[Dataset excerpts]
+++

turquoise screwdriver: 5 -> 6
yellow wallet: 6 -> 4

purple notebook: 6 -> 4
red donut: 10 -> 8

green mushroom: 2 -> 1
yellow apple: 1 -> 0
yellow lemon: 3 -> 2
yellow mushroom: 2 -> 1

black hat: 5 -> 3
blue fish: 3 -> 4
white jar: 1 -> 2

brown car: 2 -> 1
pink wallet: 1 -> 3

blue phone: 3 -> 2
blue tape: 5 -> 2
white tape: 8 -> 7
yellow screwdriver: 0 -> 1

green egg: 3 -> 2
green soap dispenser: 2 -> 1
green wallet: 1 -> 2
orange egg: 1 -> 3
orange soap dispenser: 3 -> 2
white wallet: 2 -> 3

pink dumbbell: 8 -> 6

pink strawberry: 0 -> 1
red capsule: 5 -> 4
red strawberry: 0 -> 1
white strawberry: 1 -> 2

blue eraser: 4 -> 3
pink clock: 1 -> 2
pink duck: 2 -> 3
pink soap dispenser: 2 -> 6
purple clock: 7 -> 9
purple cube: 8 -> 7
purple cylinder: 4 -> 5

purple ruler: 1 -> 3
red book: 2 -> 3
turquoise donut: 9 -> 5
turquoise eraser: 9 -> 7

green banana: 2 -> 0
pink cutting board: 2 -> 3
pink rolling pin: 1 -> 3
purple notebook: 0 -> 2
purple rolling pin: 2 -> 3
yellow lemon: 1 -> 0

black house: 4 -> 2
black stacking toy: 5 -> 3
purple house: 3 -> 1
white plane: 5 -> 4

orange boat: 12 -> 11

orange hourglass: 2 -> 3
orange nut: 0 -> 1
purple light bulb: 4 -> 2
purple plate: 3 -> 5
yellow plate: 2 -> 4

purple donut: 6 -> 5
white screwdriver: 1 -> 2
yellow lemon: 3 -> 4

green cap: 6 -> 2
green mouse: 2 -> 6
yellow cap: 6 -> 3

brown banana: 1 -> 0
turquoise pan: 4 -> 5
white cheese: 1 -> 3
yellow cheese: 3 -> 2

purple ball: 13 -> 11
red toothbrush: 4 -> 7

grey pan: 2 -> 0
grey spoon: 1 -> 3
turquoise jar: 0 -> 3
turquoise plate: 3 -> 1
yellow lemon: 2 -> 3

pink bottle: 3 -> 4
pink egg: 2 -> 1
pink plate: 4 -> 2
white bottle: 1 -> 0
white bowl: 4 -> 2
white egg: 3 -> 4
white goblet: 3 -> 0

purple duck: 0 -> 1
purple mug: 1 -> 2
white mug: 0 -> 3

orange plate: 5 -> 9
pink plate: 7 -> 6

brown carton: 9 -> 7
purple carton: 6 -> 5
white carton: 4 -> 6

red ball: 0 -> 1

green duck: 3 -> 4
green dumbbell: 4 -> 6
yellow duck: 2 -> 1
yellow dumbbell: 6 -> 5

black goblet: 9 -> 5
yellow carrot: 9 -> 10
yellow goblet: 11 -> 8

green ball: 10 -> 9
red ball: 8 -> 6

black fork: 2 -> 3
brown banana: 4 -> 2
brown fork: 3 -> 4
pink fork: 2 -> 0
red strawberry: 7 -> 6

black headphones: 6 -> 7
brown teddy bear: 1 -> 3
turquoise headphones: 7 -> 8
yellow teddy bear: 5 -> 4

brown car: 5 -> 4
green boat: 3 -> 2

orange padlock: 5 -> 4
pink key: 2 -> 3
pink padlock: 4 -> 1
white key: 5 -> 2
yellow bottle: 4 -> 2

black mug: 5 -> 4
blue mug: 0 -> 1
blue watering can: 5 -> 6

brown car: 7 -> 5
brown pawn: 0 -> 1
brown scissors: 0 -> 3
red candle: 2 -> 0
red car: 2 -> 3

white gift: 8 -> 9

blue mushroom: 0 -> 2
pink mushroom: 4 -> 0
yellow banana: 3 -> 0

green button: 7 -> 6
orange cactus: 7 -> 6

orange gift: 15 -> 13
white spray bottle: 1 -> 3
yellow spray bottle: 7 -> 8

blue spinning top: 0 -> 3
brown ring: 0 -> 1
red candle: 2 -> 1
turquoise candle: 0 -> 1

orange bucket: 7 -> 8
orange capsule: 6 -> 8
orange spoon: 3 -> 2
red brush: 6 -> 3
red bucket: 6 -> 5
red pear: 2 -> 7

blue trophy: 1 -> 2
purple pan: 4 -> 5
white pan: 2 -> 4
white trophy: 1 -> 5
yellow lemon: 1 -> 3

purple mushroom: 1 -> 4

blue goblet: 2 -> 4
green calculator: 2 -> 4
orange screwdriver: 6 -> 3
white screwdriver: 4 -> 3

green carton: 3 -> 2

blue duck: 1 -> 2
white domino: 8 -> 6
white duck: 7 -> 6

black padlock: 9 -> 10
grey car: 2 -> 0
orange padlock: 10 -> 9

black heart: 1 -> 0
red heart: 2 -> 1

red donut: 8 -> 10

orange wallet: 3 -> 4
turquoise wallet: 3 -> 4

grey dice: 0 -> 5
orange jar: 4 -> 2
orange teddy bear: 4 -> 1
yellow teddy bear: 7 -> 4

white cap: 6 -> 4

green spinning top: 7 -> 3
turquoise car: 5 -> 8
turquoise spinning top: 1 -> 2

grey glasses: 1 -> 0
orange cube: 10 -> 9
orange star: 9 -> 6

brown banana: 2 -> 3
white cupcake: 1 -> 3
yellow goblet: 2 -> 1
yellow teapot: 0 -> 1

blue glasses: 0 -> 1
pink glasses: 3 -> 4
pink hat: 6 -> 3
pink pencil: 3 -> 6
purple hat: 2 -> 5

+++

What you will do:
Using the data above, restate word for word the lines from its opening line through the line that contains "pink strawberry: 0 -> 1", and no more.

Result for this task:
turquoise screwdriver: 5 -> 6
yellow wallet: 6 -> 4

purple notebook: 6 -> 4
red donut: 10 -> 8

green mushroom: 2 -> 1
yellow apple: 1 -> 0
yellow lemon: 3 -> 2
yellow mushroom: 2 -> 1

black hat: 5 -> 3
blue fish: 3 -> 4
white jar: 1 -> 2

brown car: 2 -> 1
pink wallet: 1 -> 3

blue phone: 3 -> 2
blue tape: 5 -> 2
white tape: 8 -> 7
yellow screwdriver: 0 -> 1

green egg: 3 -> 2
green soap dispenser: 2 -> 1
green wallet: 1 -> 2
orange egg: 1 -> 3
orange soap dispenser: 3 -> 2
white wallet: 2 -> 3

pink dumbbell: 8 -> 6

pink strawberry: 0 -> 1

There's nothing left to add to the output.